Segment Open

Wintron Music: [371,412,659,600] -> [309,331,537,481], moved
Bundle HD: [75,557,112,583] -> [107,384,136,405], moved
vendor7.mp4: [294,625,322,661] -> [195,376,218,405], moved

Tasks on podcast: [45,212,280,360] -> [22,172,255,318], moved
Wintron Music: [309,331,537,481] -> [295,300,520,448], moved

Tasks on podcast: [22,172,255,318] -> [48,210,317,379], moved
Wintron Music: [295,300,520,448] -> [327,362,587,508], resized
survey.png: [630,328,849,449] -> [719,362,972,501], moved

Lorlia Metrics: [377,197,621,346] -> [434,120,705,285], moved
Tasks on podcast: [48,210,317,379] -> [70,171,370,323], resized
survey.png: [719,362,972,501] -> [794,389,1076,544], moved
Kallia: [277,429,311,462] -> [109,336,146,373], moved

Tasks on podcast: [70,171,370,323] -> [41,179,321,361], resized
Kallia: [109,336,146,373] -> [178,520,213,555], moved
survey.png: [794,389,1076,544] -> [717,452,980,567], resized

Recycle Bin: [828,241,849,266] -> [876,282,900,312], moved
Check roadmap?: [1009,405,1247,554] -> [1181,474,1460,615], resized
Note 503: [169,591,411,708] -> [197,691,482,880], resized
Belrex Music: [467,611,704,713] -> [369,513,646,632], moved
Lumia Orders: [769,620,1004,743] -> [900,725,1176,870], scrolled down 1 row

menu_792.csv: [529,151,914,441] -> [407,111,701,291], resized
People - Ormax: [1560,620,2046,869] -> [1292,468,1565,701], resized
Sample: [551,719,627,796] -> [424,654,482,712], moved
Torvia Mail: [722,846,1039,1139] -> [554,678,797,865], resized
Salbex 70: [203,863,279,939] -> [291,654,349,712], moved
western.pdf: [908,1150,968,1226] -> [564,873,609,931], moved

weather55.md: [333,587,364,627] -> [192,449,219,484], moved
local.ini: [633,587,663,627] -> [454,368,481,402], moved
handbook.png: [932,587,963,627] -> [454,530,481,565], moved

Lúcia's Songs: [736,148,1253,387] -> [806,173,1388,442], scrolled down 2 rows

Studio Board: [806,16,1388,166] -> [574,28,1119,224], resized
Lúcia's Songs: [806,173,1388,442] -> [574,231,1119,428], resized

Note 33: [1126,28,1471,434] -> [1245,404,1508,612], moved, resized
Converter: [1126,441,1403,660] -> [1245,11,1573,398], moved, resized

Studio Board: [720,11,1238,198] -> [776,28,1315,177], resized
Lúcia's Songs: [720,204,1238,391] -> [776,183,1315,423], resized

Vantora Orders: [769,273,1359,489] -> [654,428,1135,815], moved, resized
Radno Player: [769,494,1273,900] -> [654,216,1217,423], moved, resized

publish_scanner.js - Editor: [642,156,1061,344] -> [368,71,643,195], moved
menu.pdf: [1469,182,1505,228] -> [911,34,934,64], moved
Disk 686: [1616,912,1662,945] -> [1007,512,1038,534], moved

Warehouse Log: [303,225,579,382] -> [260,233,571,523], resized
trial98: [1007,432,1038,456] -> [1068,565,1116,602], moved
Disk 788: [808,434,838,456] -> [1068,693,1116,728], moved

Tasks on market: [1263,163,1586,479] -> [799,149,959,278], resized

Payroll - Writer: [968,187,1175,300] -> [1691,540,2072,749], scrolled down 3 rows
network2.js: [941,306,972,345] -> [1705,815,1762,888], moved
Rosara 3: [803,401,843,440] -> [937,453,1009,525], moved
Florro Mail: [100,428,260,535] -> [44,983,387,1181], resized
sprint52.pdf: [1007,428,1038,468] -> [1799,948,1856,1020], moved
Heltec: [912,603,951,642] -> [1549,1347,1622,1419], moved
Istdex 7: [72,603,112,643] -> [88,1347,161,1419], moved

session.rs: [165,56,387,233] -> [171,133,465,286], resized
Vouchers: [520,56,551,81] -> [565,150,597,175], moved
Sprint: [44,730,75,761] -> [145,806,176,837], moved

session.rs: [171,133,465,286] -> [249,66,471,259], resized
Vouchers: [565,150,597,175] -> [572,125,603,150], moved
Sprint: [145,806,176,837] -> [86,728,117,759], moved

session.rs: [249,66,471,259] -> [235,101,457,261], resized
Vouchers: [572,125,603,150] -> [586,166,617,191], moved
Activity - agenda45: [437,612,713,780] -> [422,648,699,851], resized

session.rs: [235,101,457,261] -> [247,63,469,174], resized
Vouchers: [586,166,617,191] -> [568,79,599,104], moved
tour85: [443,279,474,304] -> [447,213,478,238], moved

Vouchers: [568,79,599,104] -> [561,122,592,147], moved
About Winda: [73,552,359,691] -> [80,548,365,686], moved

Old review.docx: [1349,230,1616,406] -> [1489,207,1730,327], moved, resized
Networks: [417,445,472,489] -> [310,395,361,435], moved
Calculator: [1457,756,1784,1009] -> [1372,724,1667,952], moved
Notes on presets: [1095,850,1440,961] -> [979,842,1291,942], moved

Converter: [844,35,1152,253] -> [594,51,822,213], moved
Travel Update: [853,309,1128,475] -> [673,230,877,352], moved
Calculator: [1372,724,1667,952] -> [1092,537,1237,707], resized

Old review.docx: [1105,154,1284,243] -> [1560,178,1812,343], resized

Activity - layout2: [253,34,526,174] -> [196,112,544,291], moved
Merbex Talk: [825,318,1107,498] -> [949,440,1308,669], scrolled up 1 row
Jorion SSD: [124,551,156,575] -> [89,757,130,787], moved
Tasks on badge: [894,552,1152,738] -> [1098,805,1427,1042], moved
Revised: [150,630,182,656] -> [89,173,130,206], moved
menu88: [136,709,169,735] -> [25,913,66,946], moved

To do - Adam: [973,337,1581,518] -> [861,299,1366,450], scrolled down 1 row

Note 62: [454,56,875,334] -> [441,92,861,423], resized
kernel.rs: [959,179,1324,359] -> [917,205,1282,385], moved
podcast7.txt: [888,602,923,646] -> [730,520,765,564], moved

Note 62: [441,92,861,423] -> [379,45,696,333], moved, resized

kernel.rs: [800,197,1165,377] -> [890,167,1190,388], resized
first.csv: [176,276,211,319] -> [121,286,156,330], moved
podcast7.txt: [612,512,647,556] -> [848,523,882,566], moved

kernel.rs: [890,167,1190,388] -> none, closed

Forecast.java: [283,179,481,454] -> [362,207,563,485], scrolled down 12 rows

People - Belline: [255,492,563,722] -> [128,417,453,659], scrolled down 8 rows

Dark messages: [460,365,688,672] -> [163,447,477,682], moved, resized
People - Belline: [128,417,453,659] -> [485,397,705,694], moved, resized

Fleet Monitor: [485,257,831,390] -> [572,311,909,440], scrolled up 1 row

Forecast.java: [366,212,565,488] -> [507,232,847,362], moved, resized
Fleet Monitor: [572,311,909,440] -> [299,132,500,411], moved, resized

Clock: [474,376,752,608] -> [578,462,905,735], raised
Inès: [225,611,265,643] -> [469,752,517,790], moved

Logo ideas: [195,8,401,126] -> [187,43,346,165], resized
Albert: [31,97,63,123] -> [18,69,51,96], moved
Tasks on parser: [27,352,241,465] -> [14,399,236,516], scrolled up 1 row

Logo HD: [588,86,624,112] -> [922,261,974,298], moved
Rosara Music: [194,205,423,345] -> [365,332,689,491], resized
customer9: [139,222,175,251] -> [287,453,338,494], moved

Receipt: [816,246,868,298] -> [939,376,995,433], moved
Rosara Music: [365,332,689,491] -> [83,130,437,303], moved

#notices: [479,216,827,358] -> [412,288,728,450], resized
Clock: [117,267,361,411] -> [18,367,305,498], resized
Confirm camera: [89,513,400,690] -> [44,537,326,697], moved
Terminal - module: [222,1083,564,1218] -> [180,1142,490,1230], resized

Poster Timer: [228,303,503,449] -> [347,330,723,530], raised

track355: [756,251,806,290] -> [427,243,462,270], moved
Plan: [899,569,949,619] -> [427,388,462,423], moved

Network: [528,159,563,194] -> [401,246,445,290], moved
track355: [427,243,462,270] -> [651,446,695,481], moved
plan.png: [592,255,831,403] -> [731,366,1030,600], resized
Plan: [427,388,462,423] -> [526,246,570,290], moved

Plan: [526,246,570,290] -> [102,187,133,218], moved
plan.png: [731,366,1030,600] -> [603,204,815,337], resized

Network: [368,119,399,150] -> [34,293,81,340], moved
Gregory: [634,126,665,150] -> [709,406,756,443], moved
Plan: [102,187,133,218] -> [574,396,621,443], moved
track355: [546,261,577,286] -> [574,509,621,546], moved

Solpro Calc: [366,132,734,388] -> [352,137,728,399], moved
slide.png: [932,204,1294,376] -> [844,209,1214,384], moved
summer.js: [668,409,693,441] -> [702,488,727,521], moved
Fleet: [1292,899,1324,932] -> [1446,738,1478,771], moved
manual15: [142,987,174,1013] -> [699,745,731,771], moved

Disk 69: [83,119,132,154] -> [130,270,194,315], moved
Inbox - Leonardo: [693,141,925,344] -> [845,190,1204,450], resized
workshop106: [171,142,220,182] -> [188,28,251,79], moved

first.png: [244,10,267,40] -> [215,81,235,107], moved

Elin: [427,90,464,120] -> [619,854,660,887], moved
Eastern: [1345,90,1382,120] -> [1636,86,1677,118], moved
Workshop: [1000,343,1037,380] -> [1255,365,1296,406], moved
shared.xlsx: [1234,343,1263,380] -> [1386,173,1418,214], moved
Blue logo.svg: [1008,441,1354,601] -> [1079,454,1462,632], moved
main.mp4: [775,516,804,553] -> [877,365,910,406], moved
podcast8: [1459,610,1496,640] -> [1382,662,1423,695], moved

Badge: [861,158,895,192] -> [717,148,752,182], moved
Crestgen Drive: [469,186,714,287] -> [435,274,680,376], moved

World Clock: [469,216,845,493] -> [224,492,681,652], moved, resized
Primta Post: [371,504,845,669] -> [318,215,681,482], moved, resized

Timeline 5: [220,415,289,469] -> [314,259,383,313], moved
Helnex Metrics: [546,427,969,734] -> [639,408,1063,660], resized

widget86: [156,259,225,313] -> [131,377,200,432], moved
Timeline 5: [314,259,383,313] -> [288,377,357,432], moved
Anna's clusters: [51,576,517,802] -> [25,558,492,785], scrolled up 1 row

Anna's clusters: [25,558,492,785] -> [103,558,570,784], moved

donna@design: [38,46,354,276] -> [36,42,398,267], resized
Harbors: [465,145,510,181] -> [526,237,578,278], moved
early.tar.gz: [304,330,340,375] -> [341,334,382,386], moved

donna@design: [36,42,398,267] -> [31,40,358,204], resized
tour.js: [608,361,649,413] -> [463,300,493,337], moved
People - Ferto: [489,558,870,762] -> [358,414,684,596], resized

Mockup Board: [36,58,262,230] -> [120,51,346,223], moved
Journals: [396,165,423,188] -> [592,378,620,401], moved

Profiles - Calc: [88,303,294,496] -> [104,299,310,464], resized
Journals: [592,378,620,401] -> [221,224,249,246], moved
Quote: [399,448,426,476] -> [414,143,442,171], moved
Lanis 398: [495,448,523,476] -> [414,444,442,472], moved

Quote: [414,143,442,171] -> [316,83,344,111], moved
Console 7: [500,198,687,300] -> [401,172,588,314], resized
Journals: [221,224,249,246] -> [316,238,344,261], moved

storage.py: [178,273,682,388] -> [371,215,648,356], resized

Segment Closed

_Task details:_ In the entries above, find the line with "Tasks on podcast: [48,210,317,379]" and the line with "Belrex Music: [467,611,704,713]", then set down exactly those two and every line between them, nothing else.

_Reply to the task:_
Tasks on podcast: [48,210,317,379] -> [70,171,370,323], resized
survey.png: [719,362,972,501] -> [794,389,1076,544], moved
Kallia: [277,429,311,462] -> [109,336,146,373], moved

Tasks on podcast: [70,171,370,323] -> [41,179,321,361], resized
Kallia: [109,336,146,373] -> [178,520,213,555], moved
survey.png: [794,389,1076,544] -> [717,452,980,567], resized

Recycle Bin: [828,241,849,266] -> [876,282,900,312], moved
Check roadmap?: [1009,405,1247,554] -> [1181,474,1460,615], resized
Note 503: [169,591,411,708] -> [197,691,482,880], resized
Belrex Music: [467,611,704,713] -> [369,513,646,632], moved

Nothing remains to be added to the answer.